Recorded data

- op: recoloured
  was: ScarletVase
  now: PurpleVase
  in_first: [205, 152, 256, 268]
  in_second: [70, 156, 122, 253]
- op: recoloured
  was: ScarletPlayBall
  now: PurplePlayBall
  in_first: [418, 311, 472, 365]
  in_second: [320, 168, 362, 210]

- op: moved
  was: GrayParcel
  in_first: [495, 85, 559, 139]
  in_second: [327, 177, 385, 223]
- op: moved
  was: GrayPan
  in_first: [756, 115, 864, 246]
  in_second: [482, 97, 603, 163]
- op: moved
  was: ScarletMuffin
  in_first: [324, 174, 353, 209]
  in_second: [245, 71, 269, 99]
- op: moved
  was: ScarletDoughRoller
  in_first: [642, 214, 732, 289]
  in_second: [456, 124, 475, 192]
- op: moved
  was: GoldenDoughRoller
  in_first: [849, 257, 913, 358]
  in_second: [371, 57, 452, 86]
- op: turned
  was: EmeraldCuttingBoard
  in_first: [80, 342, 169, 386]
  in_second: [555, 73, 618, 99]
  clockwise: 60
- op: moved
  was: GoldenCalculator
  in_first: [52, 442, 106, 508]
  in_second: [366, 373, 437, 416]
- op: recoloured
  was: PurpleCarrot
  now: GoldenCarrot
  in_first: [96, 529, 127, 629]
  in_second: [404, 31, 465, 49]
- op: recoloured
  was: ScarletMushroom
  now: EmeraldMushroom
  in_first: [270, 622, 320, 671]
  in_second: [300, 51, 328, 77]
==
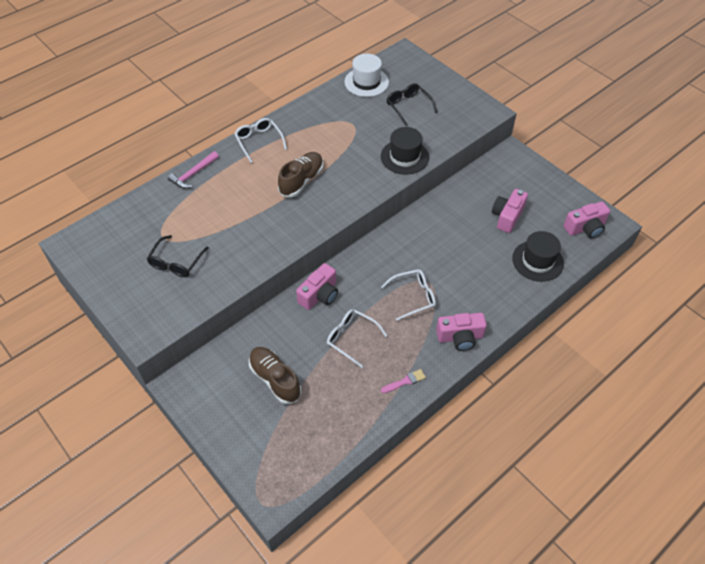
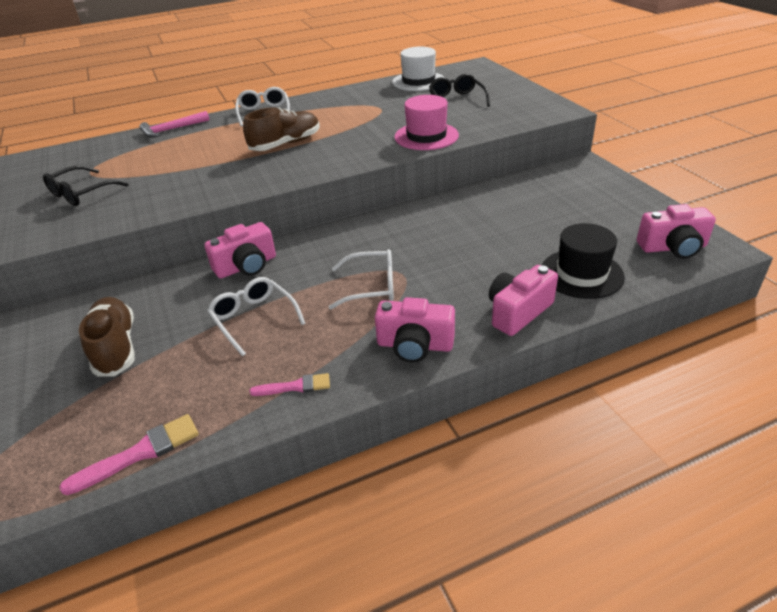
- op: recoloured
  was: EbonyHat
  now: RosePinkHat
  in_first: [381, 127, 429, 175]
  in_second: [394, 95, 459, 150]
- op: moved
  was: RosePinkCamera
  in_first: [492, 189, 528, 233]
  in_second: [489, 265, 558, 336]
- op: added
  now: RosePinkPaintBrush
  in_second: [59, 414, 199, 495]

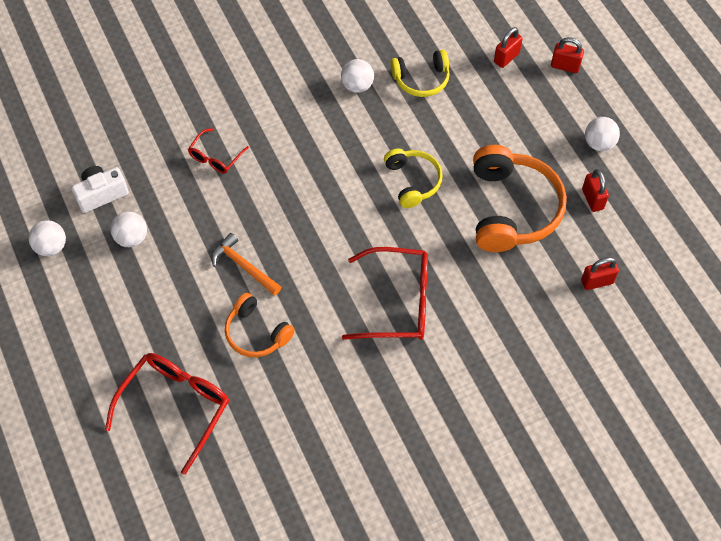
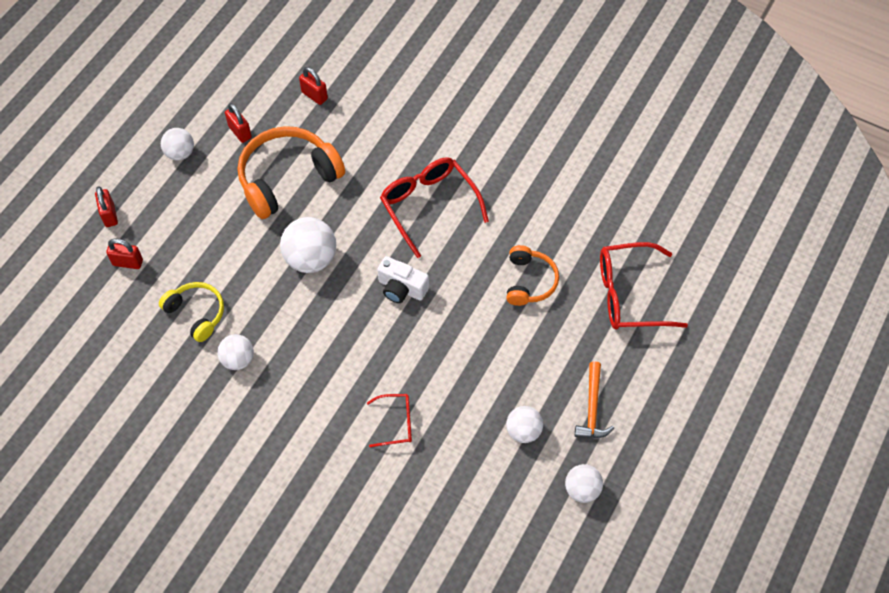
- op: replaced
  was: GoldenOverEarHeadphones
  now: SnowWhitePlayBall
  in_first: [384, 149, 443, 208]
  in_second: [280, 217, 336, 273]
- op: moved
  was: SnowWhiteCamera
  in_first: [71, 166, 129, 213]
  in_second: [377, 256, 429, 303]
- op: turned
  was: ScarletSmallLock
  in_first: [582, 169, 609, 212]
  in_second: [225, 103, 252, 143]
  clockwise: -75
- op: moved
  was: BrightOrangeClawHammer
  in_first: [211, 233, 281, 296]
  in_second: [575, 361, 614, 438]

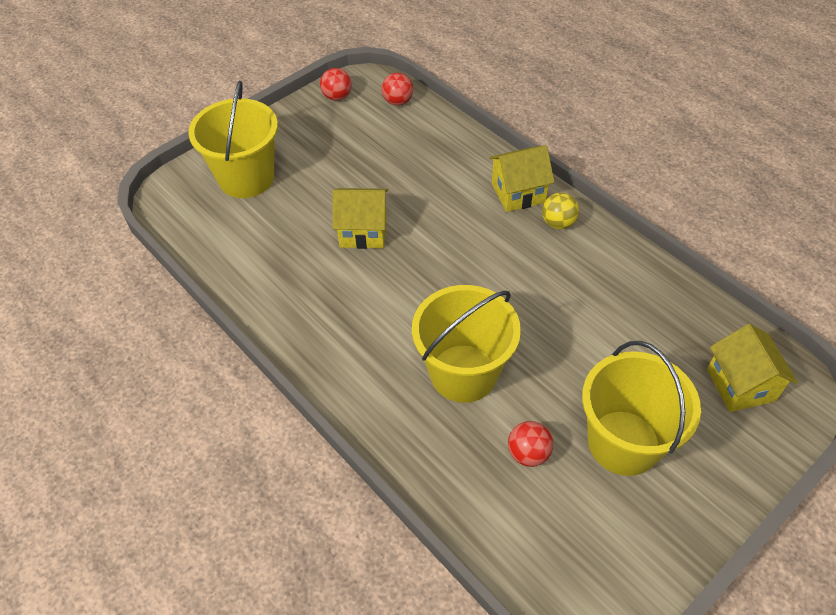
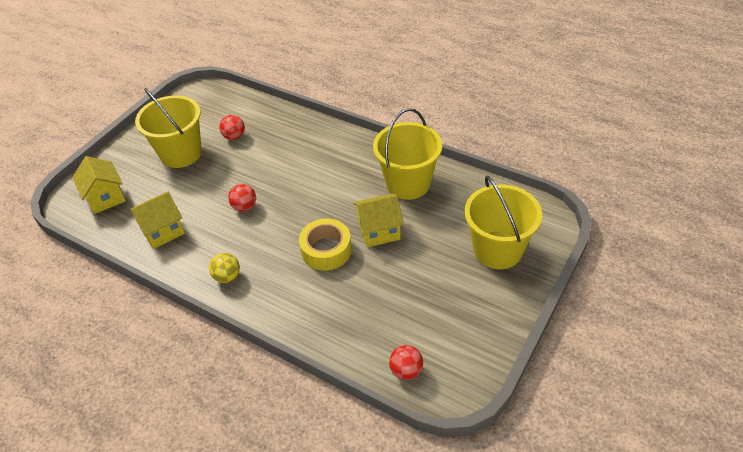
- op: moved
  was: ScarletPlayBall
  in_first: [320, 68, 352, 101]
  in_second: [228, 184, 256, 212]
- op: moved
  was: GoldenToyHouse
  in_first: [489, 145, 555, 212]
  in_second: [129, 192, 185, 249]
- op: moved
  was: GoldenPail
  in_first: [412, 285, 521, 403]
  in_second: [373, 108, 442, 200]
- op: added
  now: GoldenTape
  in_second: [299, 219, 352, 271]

THE TASK:
Please give an exact copy of the entries above, from the line with "now: PurpleVase" down to the line with "in_first: [418, 311, 472, 365]", inclusive, and nothing else.

TASK RESULT:
  now: PurpleVase
  in_first: [205, 152, 256, 268]
  in_second: [70, 156, 122, 253]
- op: recoloured
  was: ScarletPlayBall
  now: PurplePlayBall
  in_first: [418, 311, 472, 365]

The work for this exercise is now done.